EXERCISE REQUIREMENTS: What is needed is an exact reproduction of the lines from the one that contains "SERVO pin VCC: GND -> VIN" through the end of the data, both included and nothing else, with pictures omitted.

Records from a data collection:
· · · · ·
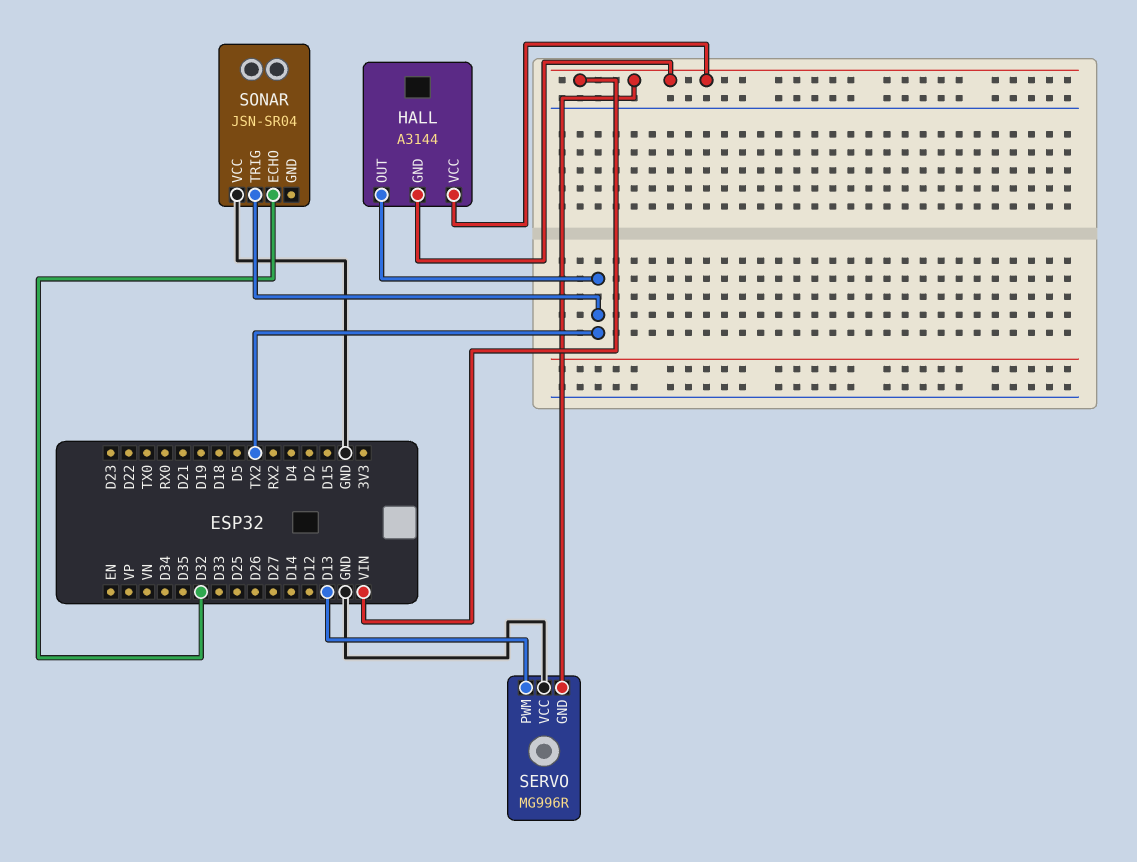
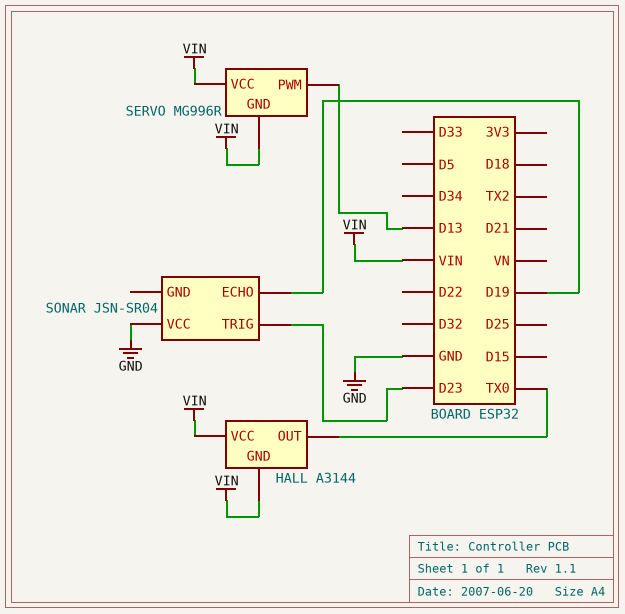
HALL pin OUT: TX2 -> TX0
SERVO pin VCC: GND -> VIN
SONAR pin ECHO: D32 -> D19
SONAR pin TRIG: TX2 -> D23

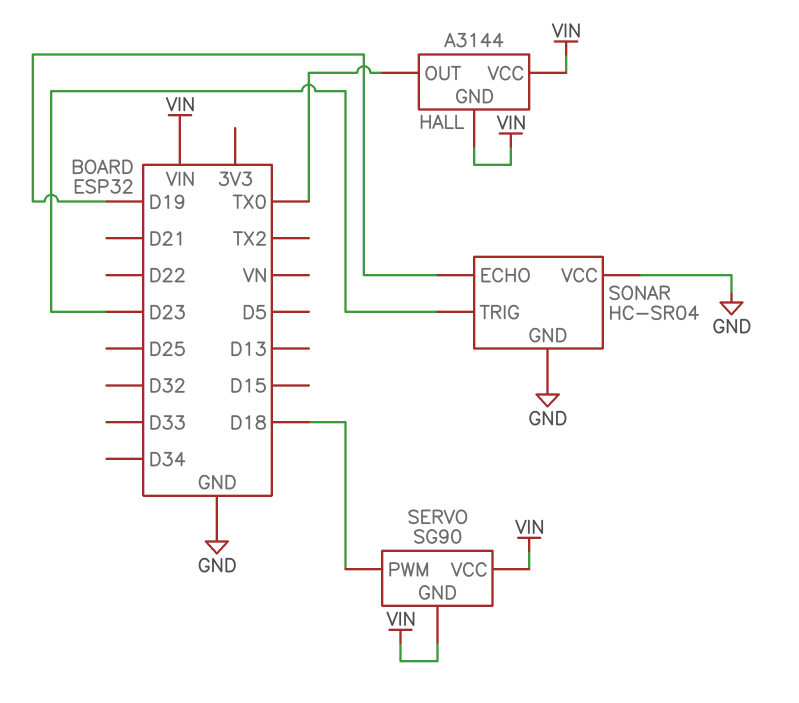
SERVO: MG996R -> SG90
SERVO pin PWM: D13 -> D18
SONAR: JSN-SR04 -> HC-SR04
SONAR pin GND: none -> GND

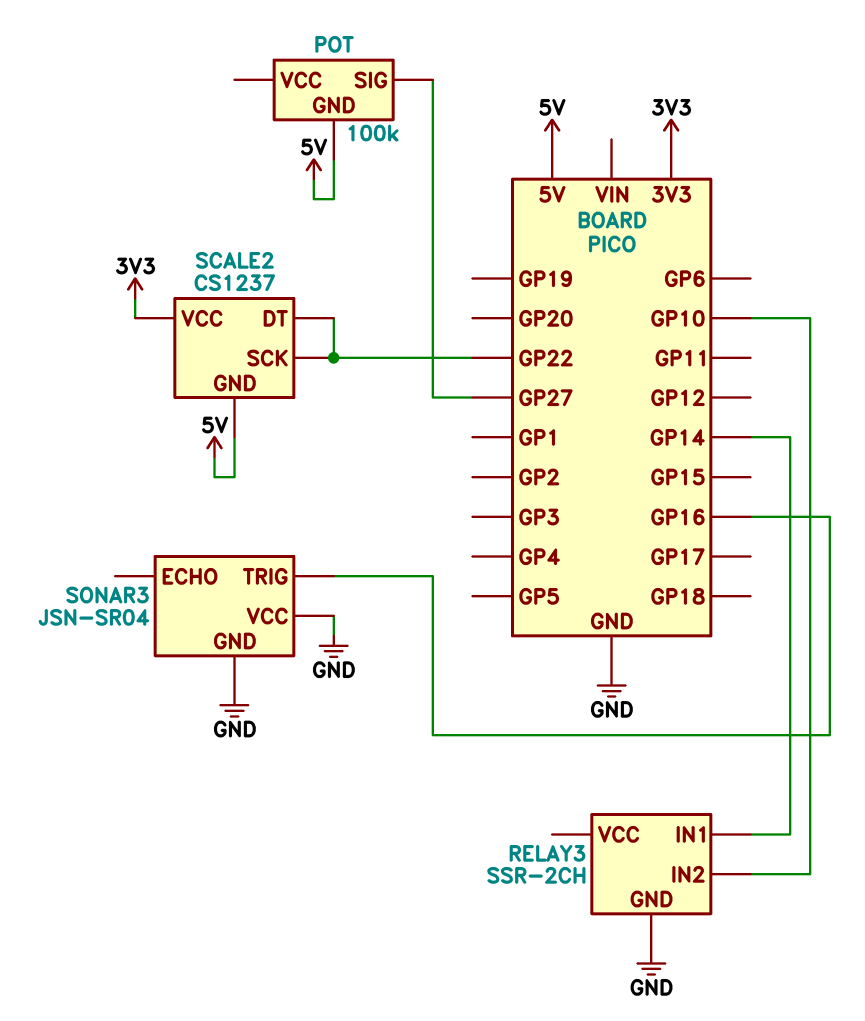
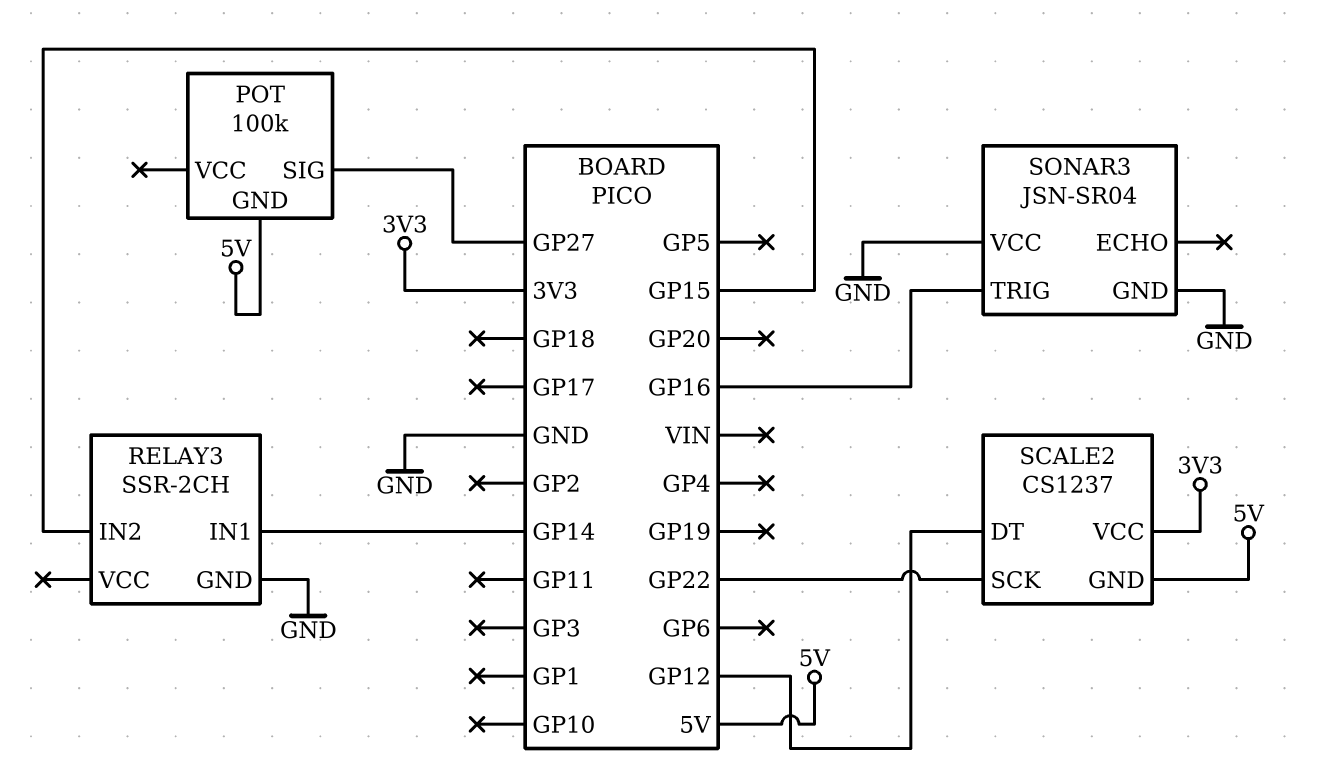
RELAY3 pin IN2: GP10 -> GP15
SCALE2 pin DT: GP22 -> GP12

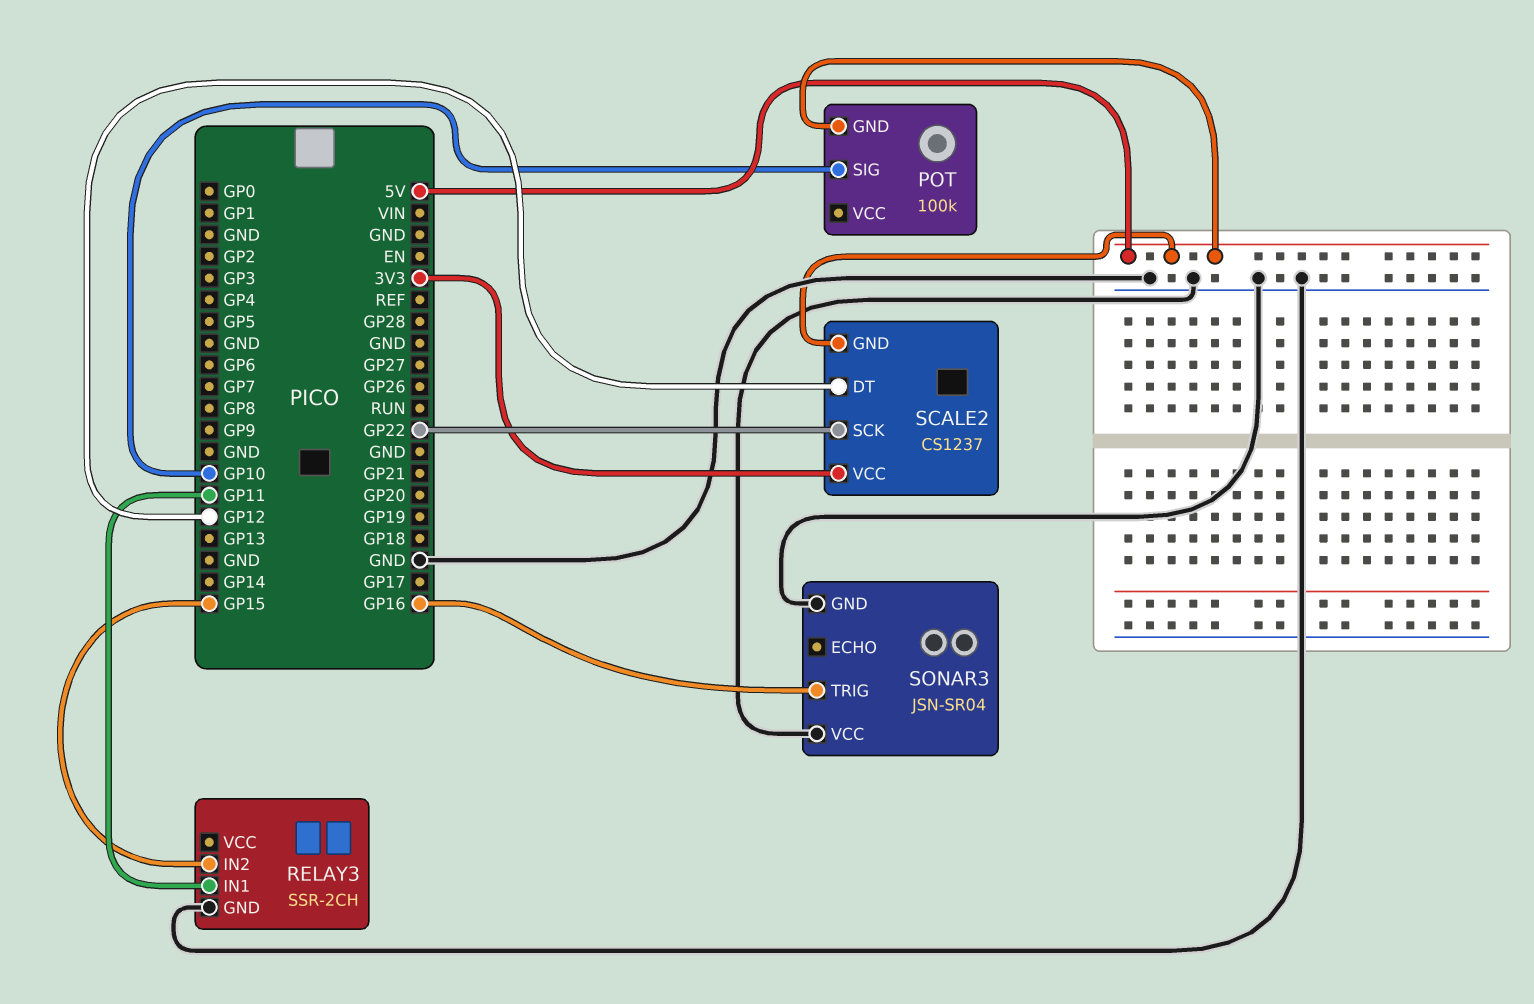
POT pin SIG: GP27 -> GP10
RELAY3 pin IN1: GP14 -> GP11

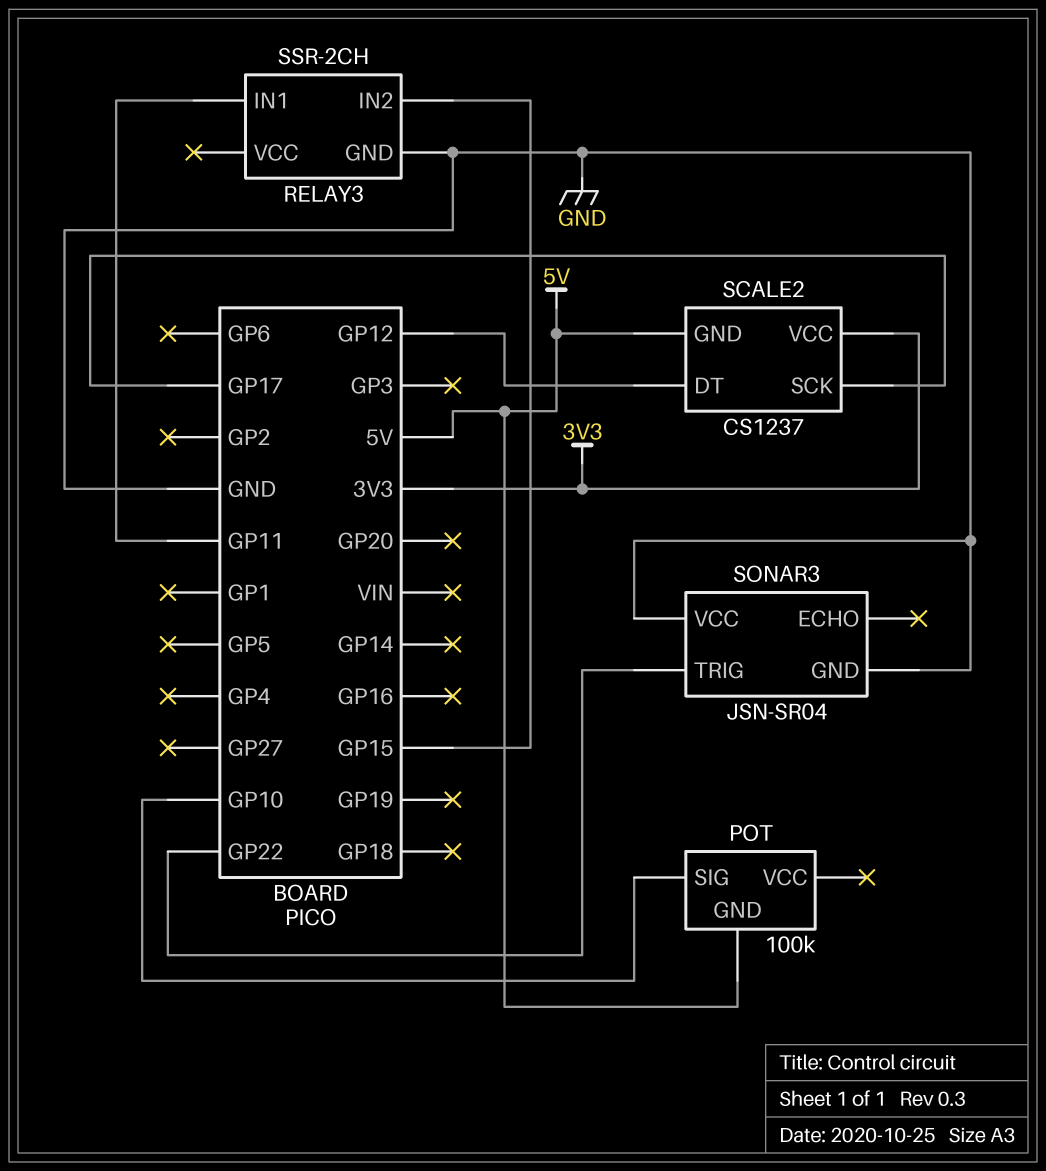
SCALE2 pin SCK: GP22 -> GP17
SONAR3 pin TRIG: GP16 -> GP22

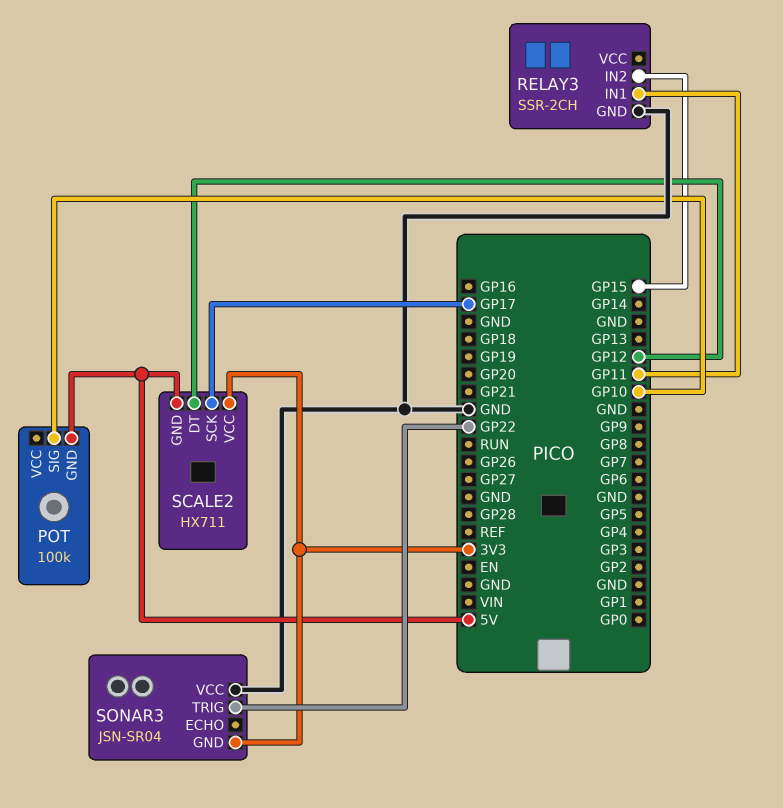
SCALE2: CS1237 -> HX711
SONAR3 pin GND: GND -> 3V3

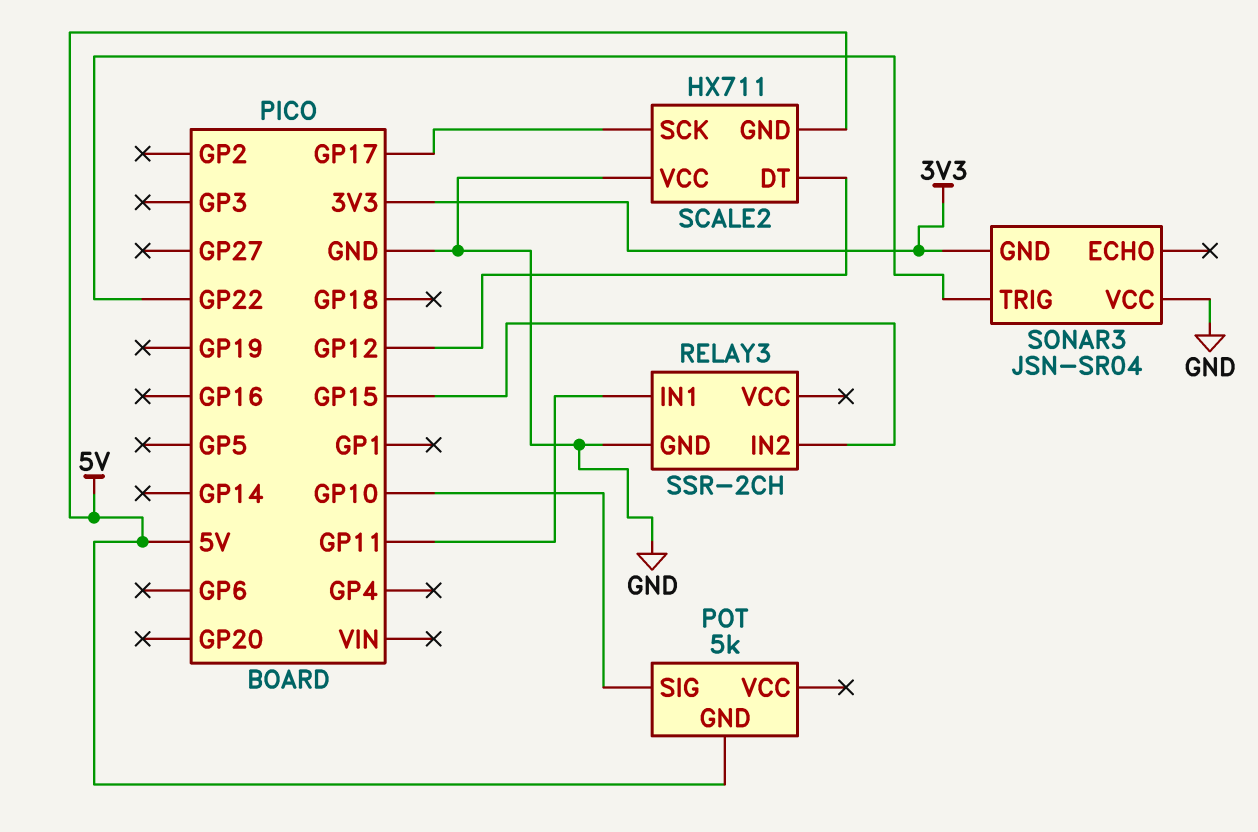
POT: 100k -> 5k
SCALE2 pin VCC: 3V3 -> GND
· · · · ·
RESPONSE:
SERVO pin VCC: GND -> VIN
SONAR pin ECHO: D32 -> D19
SONAR pin TRIG: TX2 -> D23

SERVO: MG996R -> SG90
SERVO pin PWM: D13 -> D18
SONAR: JSN-SR04 -> HC-SR04
SONAR pin GND: none -> GND

RELAY3 pin IN2: GP10 -> GP15
SCALE2 pin DT: GP22 -> GP12

POT pin SIG: GP27 -> GP10
RELAY3 pin IN1: GP14 -> GP11

SCALE2 pin SCK: GP22 -> GP17
SONAR3 pin TRIG: GP16 -> GP22

SCALE2: CS1237 -> HX711
SONAR3 pin GND: GND -> 3V3

POT: 100k -> 5k
SCALE2 pin VCC: 3V3 -> GND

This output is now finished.